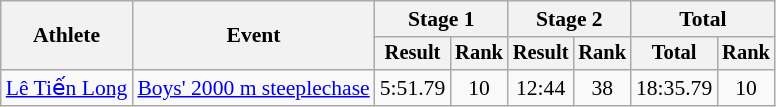
Lê Tiến Long (67, 88)
12:44 (541, 88)
Athlete (67, 36)
Stage 2 (570, 19)
Boys' 2000 m steeplechase (253, 88)
Stage 1 (442, 19)
Event (253, 36)
38 (602, 88)
5:51.79 (412, 88)
18:35.79 (674, 88)
Return (x, y) of the center of cell containing provided text 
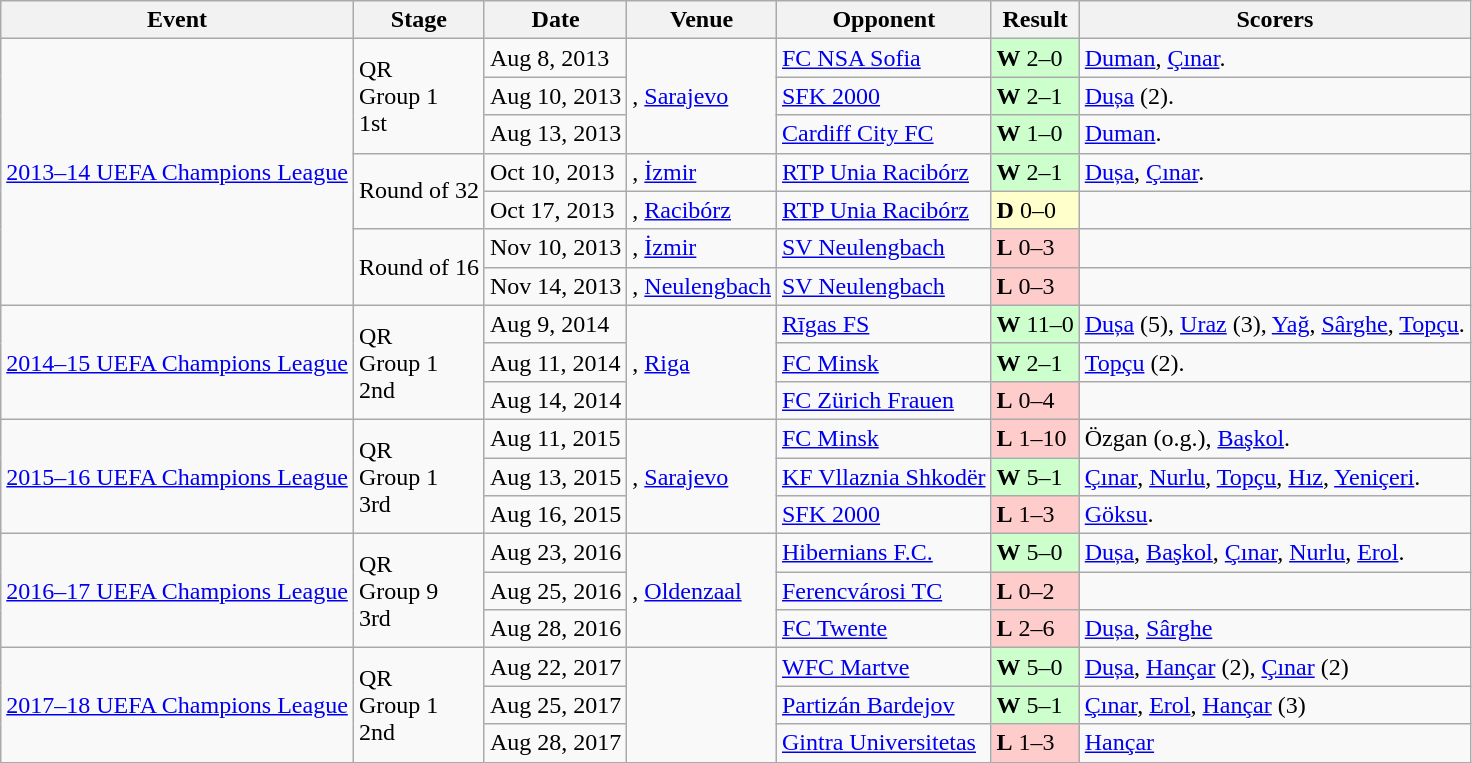
Result (1035, 20)
L 2–6 (1035, 629)
Event (178, 20)
Hançar (1274, 743)
2014–15 UEFA Champions League (178, 362)
Aug 25, 2016 (555, 591)
Çınar, Nurlu, Topçu, Hız, Yeniçeri. (1274, 477)
Round of 32 (418, 191)
2015–16 UEFA Champions League (178, 476)
Göksu. (1274, 515)
QRGroup 11st (418, 96)
Dușa (2). (1274, 96)
L 1–10 (1035, 438)
FC NSA Sofia (884, 58)
Gintra Universitetas (884, 743)
Aug 16, 2015 (555, 515)
Dușa (5), Uraz (3), Yağ, Sârghe, Topçu. (1274, 324)
Aug 13, 2013 (555, 134)
Dușa, Çınar. (1274, 172)
Round of 16 (418, 267)
Rīgas FS (884, 324)
, Riga (702, 362)
Cardiff City FC (884, 134)
Çınar, Erol, Hançar (3) (1274, 705)
Duman. (1274, 134)
Aug 28, 2016 (555, 629)
Dușa, Sârghe (1274, 629)
L 0–2 (1035, 591)
D 0–0 (1035, 210)
Topçu (2). (1274, 362)
Date (555, 20)
KF Vllaznia Shkodër (884, 477)
FC Twente (884, 629)
Aug 25, 2017 (555, 705)
Nov 14, 2013 (555, 286)
2013–14 UEFA Champions League (178, 172)
Aug 23, 2016 (555, 553)
Aug 28, 2017 (555, 743)
Scorers (1274, 20)
Aug 14, 2014 (555, 400)
Aug 11, 2014 (555, 362)
Stage (418, 20)
W 2–0 (1035, 58)
Venue (702, 20)
Aug 13, 2015 (555, 477)
Dușa, Hançar (2), Çınar (2) (1274, 667)
, Neulengbach (702, 286)
Aug 11, 2015 (555, 438)
2017–18 UEFA Champions League (178, 705)
Aug 8, 2013 (555, 58)
Opponent (884, 20)
WFC Martve (884, 667)
, Oldenzaal (702, 591)
QRGroup 13rd (418, 476)
Aug 9, 2014 (555, 324)
, Racibórz (702, 210)
2016–17 UEFA Champions League (178, 591)
Aug 22, 2017 (555, 667)
Ferencvárosi TC (884, 591)
W 1–0 (1035, 134)
Özgan (o.g.), Başkol. (1274, 438)
Dușa, Başkol, Çınar, Nurlu, Erol. (1274, 553)
W 11–0 (1035, 324)
QRGroup 93rd (418, 591)
Partizán Bardejov (884, 705)
L 0–4 (1035, 400)
Aug 10, 2013 (555, 96)
Nov 10, 2013 (555, 248)
Oct 17, 2013 (555, 210)
Oct 10, 2013 (555, 172)
Hibernians F.C. (884, 553)
FC Zürich Frauen (884, 400)
Duman, Çınar. (1274, 58)
Provide the (X, Y) coordinate of the cell's center where the given text is located.  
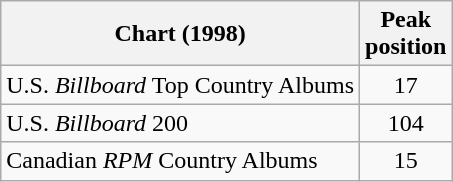
U.S. Billboard 200 (180, 123)
Chart (1998) (180, 34)
15 (406, 161)
104 (406, 123)
Peakposition (406, 34)
Canadian RPM Country Albums (180, 161)
U.S. Billboard Top Country Albums (180, 85)
17 (406, 85)
Return (X, Y) of the center of cell containing provided text 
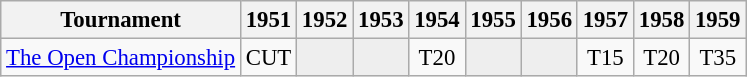
Tournament (121, 20)
1959 (718, 20)
1955 (493, 20)
1958 (661, 20)
1954 (437, 20)
1951 (268, 20)
1953 (381, 20)
T35 (718, 58)
1956 (549, 20)
T15 (605, 58)
1952 (325, 20)
CUT (268, 58)
The Open Championship (121, 58)
1957 (605, 20)
Pinpoint the cell where the given text exists, returning its [X, Y] midpoint coordinate. 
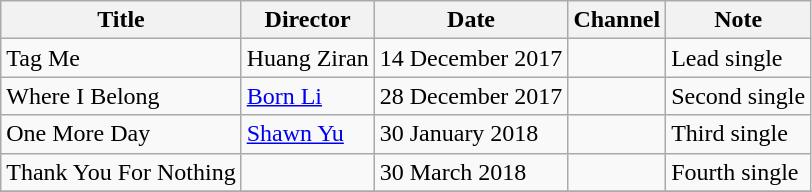
Tag Me [121, 58]
30 January 2018 [471, 134]
Director [308, 20]
14 December 2017 [471, 58]
Fourth single [738, 172]
Title [121, 20]
Date [471, 20]
One More Day [121, 134]
Thank You For Nothing [121, 172]
30 March 2018 [471, 172]
Shawn Yu [308, 134]
Second single [738, 96]
Born Li [308, 96]
Huang Ziran [308, 58]
Third single [738, 134]
Note [738, 20]
28 December 2017 [471, 96]
Channel [617, 20]
Where I Belong [121, 96]
Lead single [738, 58]
Scan for the cell matching the given text and deliver its (X, Y) coordinate at center. 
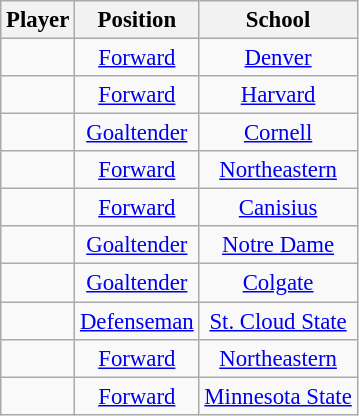
Denver (278, 58)
School (278, 20)
Position (137, 20)
St. Cloud State (278, 321)
Canisius (278, 208)
Colgate (278, 283)
Minnesota State (278, 396)
Player (38, 20)
Defenseman (137, 321)
Harvard (278, 95)
Cornell (278, 133)
Notre Dame (278, 245)
Pinpoint the cell where the given text exists, returning its (x, y) midpoint coordinate. 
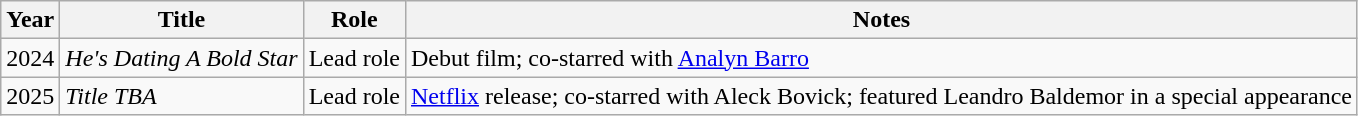
Role (354, 20)
Notes (881, 20)
Netflix release; co-starred with Aleck Bovick; featured Leandro Baldemor in a special appearance (881, 96)
Year (30, 20)
Debut film; co-starred with Analyn Barro (881, 58)
2024 (30, 58)
Title TBA (182, 96)
2025 (30, 96)
He's Dating A Bold Star (182, 58)
Title (182, 20)
Detect which cell encompasses the target text, then output its (X, Y) center coordinate. 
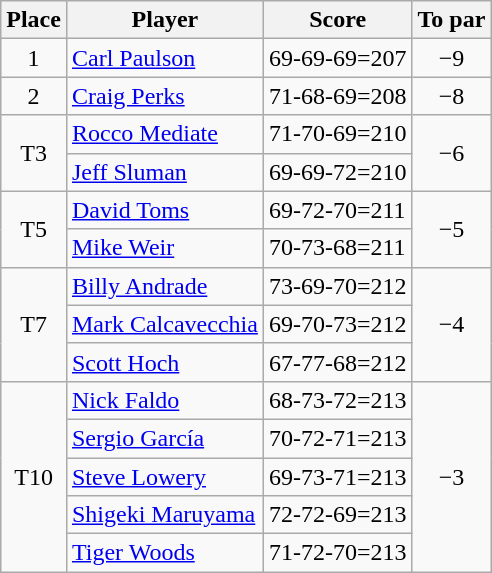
-------
Put every line of the records above into a Markdown table with two columns, Row for the row number and Line for the text, and skip blank lines. Leave the pictures out.

• The solution:
| Row | Line |
|---|---|
| 1 | Lê Tiến Long (67, 88) |
| 2 | 12:44 (541, 88) |
| 3 | Athlete (67, 36) |
| 4 | Stage 2 (570, 19) |
| 5 | Boys' 2000 m steeplechase (253, 88) |
| 6 | Stage 1 (442, 19) |
| 7 | Event (253, 36) |
| 8 | 38 (602, 88) |
| 9 | 5:51.79 (412, 88) |
| 10 | 18:35.79 (674, 88) |
| 11 | Return (x, y) of the center of cell containing provided text  |
| 12 | Result (1035, 20) |
| 13 | L 2–6 (1035, 629) |
| 14 | Event (178, 20) |
| 15 | Hançar (1274, 743) |
| 16 | 2014–15 UEFA Champions League (178, 362) |
| 17 | Aug 25, 2016 (555, 591) |
| 18 | Çınar, Nurlu, Topçu, Hız, Yeniçeri. (1274, 477) |
| 19 | Round of 32 (418, 191) |
| 20 | 2015–16 UEFA Champions League (178, 476) |
| 21 | Göksu. (1274, 515) |
| 22 | QRGroup 11st (418, 96) |
| 23 | Dușa (2). (1274, 96) |
| 24 | L 1–10 (1035, 438) |
| 25 | FC NSA Sofia (884, 58) |
| 26 | Gintra Universitetas (884, 743) |
| 27 | Aug 16, 2015 (555, 515) |
| 28 | Dușa (5), Uraz (3), Yağ, Sârghe, Topçu. (1274, 324) |
| 29 | Aug 13, 2013 (555, 134) |
| 30 | Dușa, Çınar. (1274, 172) |
| 31 | Round of 16 (418, 267) |
| 32 | Rīgas FS (884, 324) |
| 33 | , Riga (702, 362) |
| 34 | Cardiff City FC (884, 134) |
| 35 | Çınar, Erol, Hançar (3) (1274, 705) |
| 36 | Duman. (1274, 134) |
| 37 | Aug 28, 2016 (555, 629) |
| 38 | Dușa, Sârghe (1274, 629) |
| 39 | L 0–2 (1035, 591) |
| 40 | D 0–0 (1035, 210) |
| 41 | Topçu (2). (1274, 362) |
| 42 | Date (555, 20) |
| 43 | KF Vllaznia Shkodër (884, 477) |
| 44 | FC Twente (884, 629) |
| 45 | Aug 25, 2017 (555, 705) |
| 46 | Nov 14, 2013 (555, 286) |
| 47 | 2013–14 UEFA Champions League (178, 172) |
| 48 | Aug 23, 2016 (555, 553) |
| 49 | Aug 28, 2017 (555, 743) |
| 50 | Scorers (1274, 20) |
| 51 | Aug 14, 2014 (555, 400) |
| 52 | Aug 11, 2014 (555, 362) |
| 53 | Stage (418, 20) |
| 54 | W 2–0 (1035, 58) |
| 55 | Venue (702, 20) |
| 56 | Aug 13, 2015 (555, 477) |
| 57 | Dușa, Hançar (2), Çınar (2) (1274, 667) |
| 58 | , Neulengbach (702, 286) |
| 59 | Aug 11, 2015 (555, 438) |
| 60 | 2017–18 UEFA Champions League (178, 705) |
| 61 | Aug 8, 2013 (555, 58) |
| 62 | Opponent (884, 20) |
| 63 | WFC Martve (884, 667) |
| 64 | , Oldenzaal (702, 591) |
| 65 | QRGroup 13rd (418, 476) |
| 66 | Aug 9, 2014 (555, 324) |
| 67 | , Racibórz (702, 210) |
| 68 | 2016–17 UEFA Champions League (178, 591) |
| 69 | Aug 22, 2017 (555, 667) |
| 70 | Ferencvárosi TC (884, 591) |
| 71 | W 1–0 (1035, 134) |
| 72 | Özgan (o.g.), Başkol. (1274, 438) |
| 73 | Dușa, Başkol, Çınar, Nurlu, Erol. (1274, 553) |
| 74 | W 11–0 (1035, 324) |
| 75 | QRGroup 93rd (418, 591) |
| 76 | Partizán Bardejov (884, 705) |
| 77 | L 0–4 (1035, 400) |
| 78 | Aug 10, 2013 (555, 96) |
| 79 | Nov 10, 2013 (555, 248) |
| 80 | Oct 17, 2013 (555, 210) |
| 81 | Oct 10, 2013 (555, 172) |
| 82 | Hibernians F.C. (884, 553) |
| 83 | FC Zürich Frauen (884, 400) |
| 84 | Duman, Çınar. (1274, 58) |
| 85 | Provide the (X, Y) coordinate of the cell's center where the given text is located.   |
| 86 | U.S. Billboard 200 (180, 123) |
| 87 | Chart (1998) (180, 34) |
| 88 | 15 (406, 161) |
| 89 | 104 (406, 123) |
| 90 | Peakposition (406, 34) |
| 91 | Canadian RPM Country Albums (180, 161) |
| 92 | U.S. Billboard Top Country Albums (180, 85) |
| 93 | 17 (406, 85) |
| 94 | Return (X, Y) of the center of cell containing provided text  |
| 95 | Tournament (121, 20) |
| 96 | 1959 (718, 20) |
| 97 | 1955 (493, 20) |
| 98 | 1958 (661, 20) |
| 99 | 1954 (437, 20) |
| 100 | 1951 (268, 20) |
| 101 | 1953 (381, 20) |
| 102 | T35 (718, 58) |
| 103 | 1956 (549, 20) |
| 104 | T15 (605, 58) |
| 105 | 1952 (325, 20) |
| 106 | CUT (268, 58) |
| 107 | The Open Championship (121, 58) |
| 108 | 1957 (605, 20) |
| 109 | Pinpoint the cell where the given text exists, returning its [X, Y] midpoint coordinate.  |
| 110 | Tag Me [121, 58] |
| 111 | 30 January 2018 [471, 134] |
| 112 | Director [308, 20] |
| 113 | 14 December 2017 [471, 58] |
| 114 | Fourth single [738, 172] |
| 115 | Title [121, 20] |
| 116 | Date [471, 20] |
| 117 | One More Day [121, 134] |
| 118 | Thank You For Nothing [121, 172] |
| 119 | 30 March 2018 [471, 172] |
| 120 | Shawn Yu [308, 134] |
| 121 | Second single [738, 96] |
| 122 | Born Li [308, 96] |
| 123 | Huang Ziran [308, 58] |
| 124 | Third single [738, 134] |
| 125 | Note [738, 20] |
| 126 | 28 December 2017 [471, 96] |
| 127 | Channel [617, 20] |
| 128 | Where I Belong [121, 96] |
| 129 | Lead single [738, 58] |
| 130 | Scan for the cell matching the given text and deliver its (X, Y) coordinate at center.  |
| 131 | Denver (278, 58) |
| 132 | School (278, 20) |
| 133 | Position (137, 20) |
| 134 | St. Cloud State (278, 321) |
| 135 | Canisius (278, 208) |
| 136 | Colgate (278, 283) |
| 137 | Minnesota State (278, 396) |
| 138 | Player (38, 20) |
| 139 | Defenseman (137, 321) |
| 140 | Harvard (278, 95) |
| 141 | Cornell (278, 133) |
| 142 | Notre Dame (278, 245) |
| 143 | Pinpoint the cell where the given text exists, returning its (x, y) midpoint coordinate.  |
| 144 | Role (354, 20) |
| 145 | Notes (881, 20) |
| 146 | Netflix release; co-starred with Aleck Bovick; featured Leandro Baldemor in a special appearance (881, 96) |
| 147 | Year (30, 20) |
| 148 | Debut film; co-starred with Analyn Barro (881, 58) |
| 149 | 2024 (30, 58) |
| 150 | Title TBA (182, 96) |
| 151 | 2025 (30, 96) |
| 152 | He's Dating A Bold Star (182, 58) |
| 153 | Title (182, 20) |
| 154 | Detect which cell encompasses the target text, then output its (X, Y) center coordinate.  |